WHAT IS REQUIRED:
Starting with the line that has "black circle: (58, 38) -> (46, 44), moved" in the records below and stopping after the line that has "purple circle: (377, 412)", output every line exactly and nothing else; skip pictures.

DATA RECORDS:
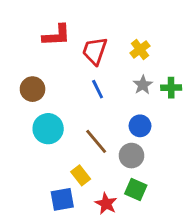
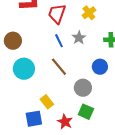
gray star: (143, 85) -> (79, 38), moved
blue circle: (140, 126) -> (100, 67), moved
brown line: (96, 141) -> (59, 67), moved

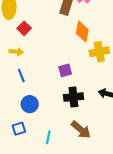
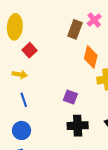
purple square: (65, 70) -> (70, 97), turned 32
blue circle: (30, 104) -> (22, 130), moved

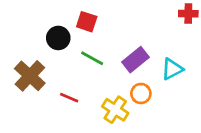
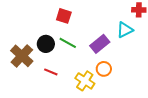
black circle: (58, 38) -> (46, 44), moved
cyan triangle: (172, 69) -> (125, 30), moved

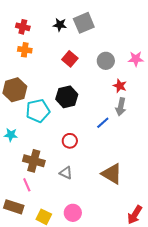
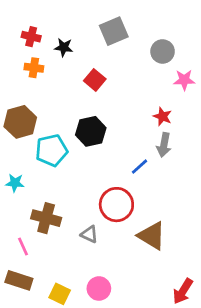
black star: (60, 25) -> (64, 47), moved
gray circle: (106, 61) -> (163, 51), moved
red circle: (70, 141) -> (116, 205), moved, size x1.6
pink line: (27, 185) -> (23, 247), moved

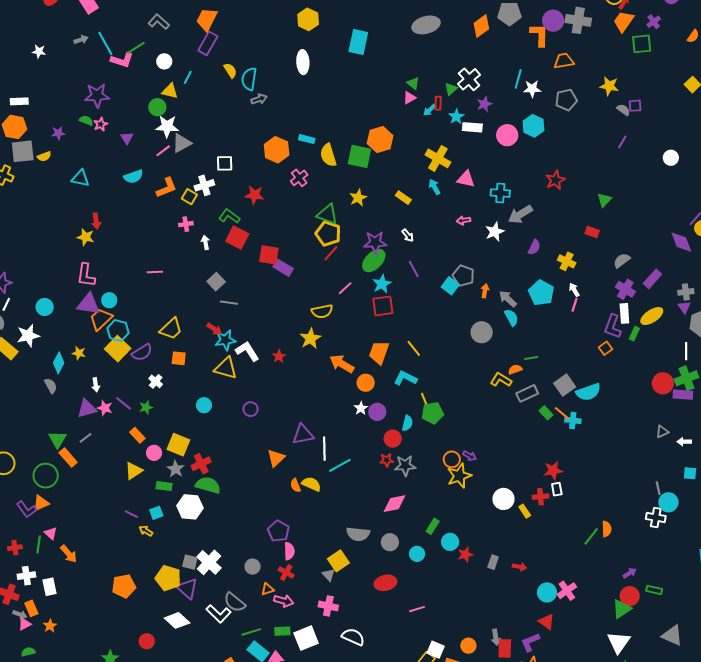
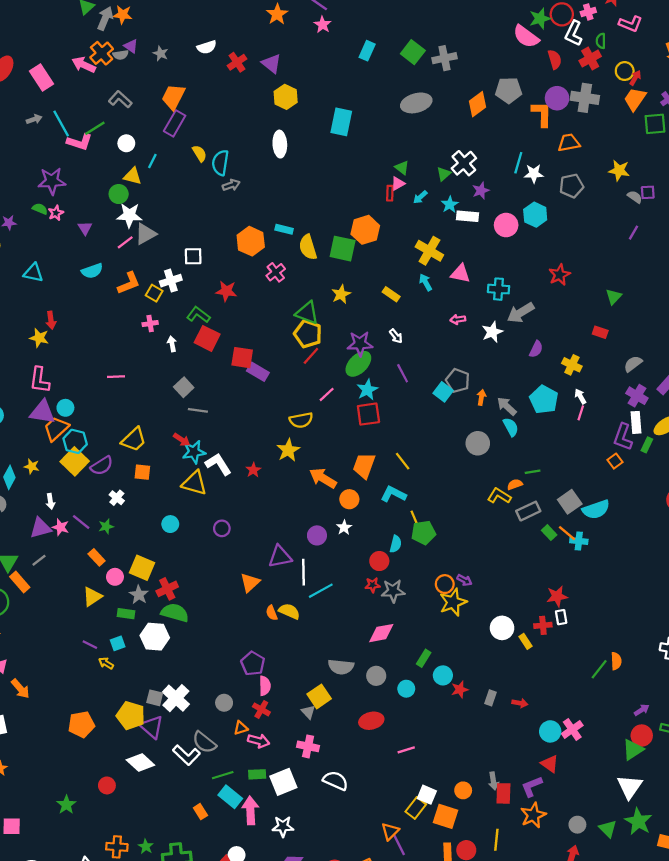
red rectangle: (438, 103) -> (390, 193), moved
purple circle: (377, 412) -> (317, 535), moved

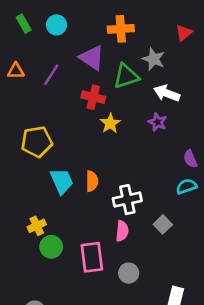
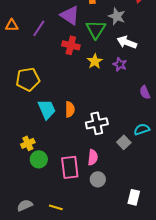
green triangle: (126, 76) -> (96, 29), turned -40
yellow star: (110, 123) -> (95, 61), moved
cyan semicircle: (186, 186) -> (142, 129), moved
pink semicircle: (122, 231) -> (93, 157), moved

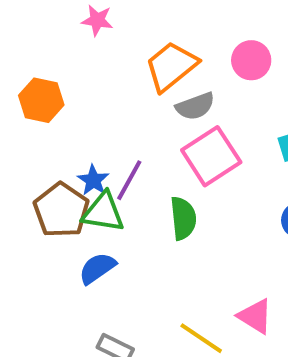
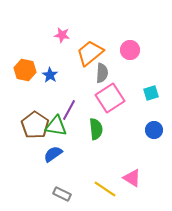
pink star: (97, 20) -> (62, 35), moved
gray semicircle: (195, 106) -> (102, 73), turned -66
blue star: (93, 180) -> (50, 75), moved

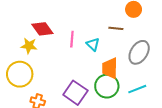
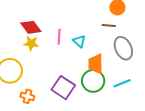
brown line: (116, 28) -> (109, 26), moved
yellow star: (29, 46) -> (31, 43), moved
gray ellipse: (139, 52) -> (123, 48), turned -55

RESPONSE FOR THIS EXERCISE:
black circle: (58, 38) -> (46, 44), moved
cyan triangle: (172, 69) -> (125, 30), moved

black star: (60, 25) -> (64, 47), moved
gray circle: (106, 61) -> (163, 51), moved
red circle: (70, 141) -> (116, 205), moved, size x1.6
pink line: (27, 185) -> (23, 247), moved

red rectangle: (438, 103) -> (390, 193), moved
purple circle: (377, 412) -> (317, 535), moved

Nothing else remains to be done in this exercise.